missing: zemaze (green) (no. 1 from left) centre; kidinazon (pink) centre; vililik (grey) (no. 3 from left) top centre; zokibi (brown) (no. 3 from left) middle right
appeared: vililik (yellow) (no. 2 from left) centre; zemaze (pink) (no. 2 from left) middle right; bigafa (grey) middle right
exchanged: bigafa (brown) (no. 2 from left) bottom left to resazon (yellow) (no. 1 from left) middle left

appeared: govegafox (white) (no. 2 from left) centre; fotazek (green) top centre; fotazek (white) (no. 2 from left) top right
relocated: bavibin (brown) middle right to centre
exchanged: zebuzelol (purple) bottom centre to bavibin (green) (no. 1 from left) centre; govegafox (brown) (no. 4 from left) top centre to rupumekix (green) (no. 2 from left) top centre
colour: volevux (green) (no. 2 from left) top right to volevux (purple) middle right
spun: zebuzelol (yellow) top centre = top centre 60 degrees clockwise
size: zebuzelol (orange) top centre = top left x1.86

---

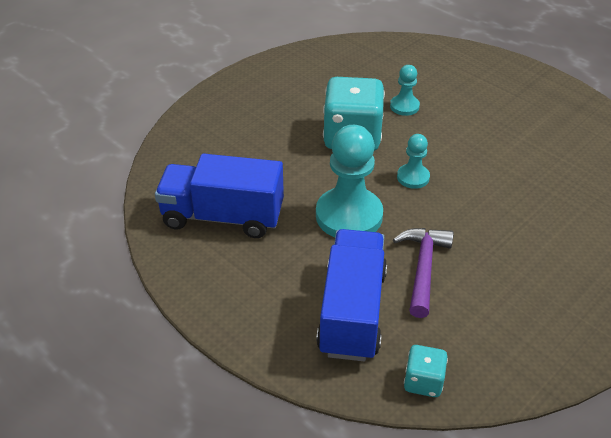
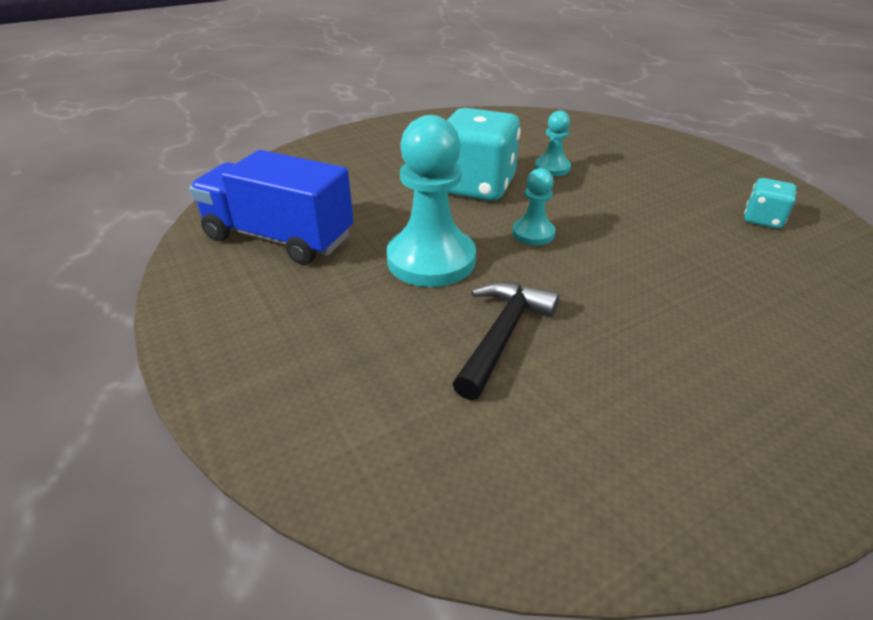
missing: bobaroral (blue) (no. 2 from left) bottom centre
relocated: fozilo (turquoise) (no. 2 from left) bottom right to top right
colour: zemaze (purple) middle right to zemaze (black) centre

==

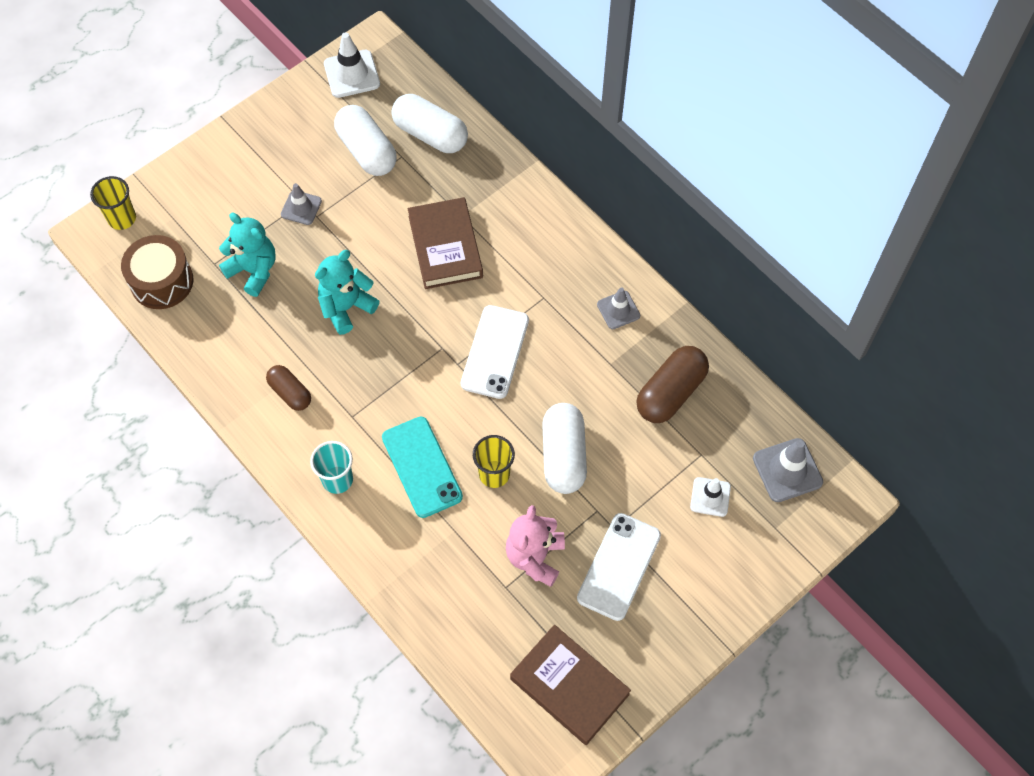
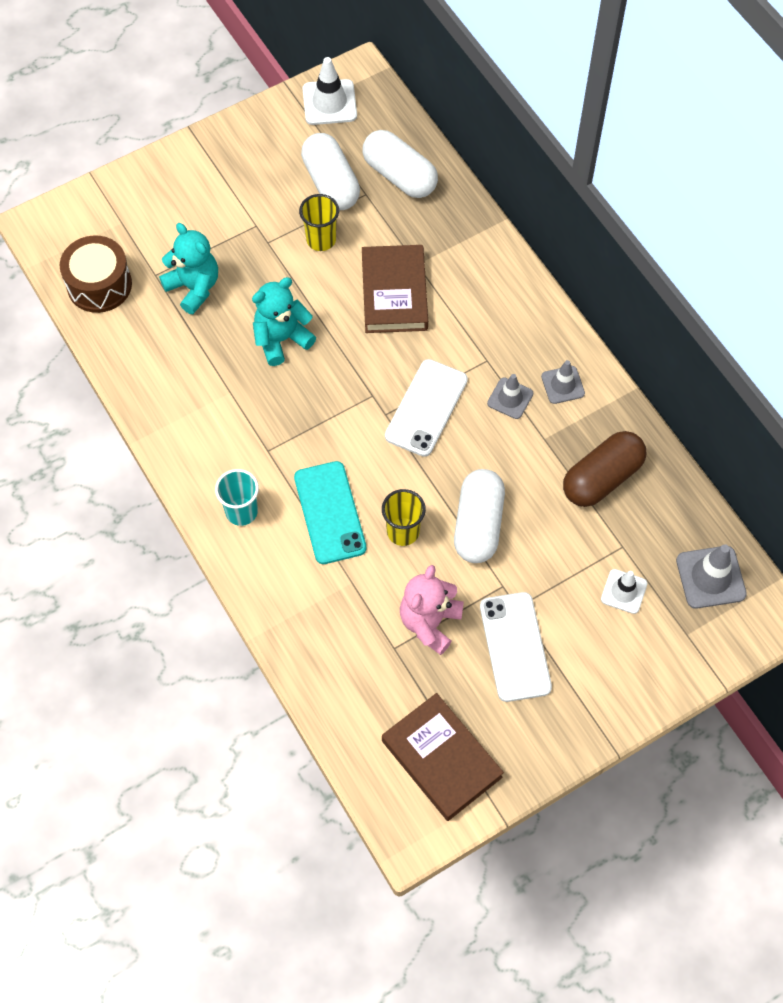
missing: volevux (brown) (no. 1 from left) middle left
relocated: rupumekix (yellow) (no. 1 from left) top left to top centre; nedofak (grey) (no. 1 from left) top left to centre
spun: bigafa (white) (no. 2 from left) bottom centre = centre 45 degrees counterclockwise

■ TASK DETAILS ■
Out of the listing above, reproduce exactly the lines from the one with "missing: zemaze (green)" up to and including the one with "appeared: vililik (yellow)".

■ RESPONSE BELOW ■
missing: zemaze (green) (no. 1 from left) centre; kidinazon (pink) centre; vililik (grey) (no. 3 from left) top centre; zokibi (brown) (no. 3 from left) middle right
appeared: vililik (yellow) (no. 2 from left) centre; zemaze (pink) (no. 2 from left) middle right; bigafa (grey) middle right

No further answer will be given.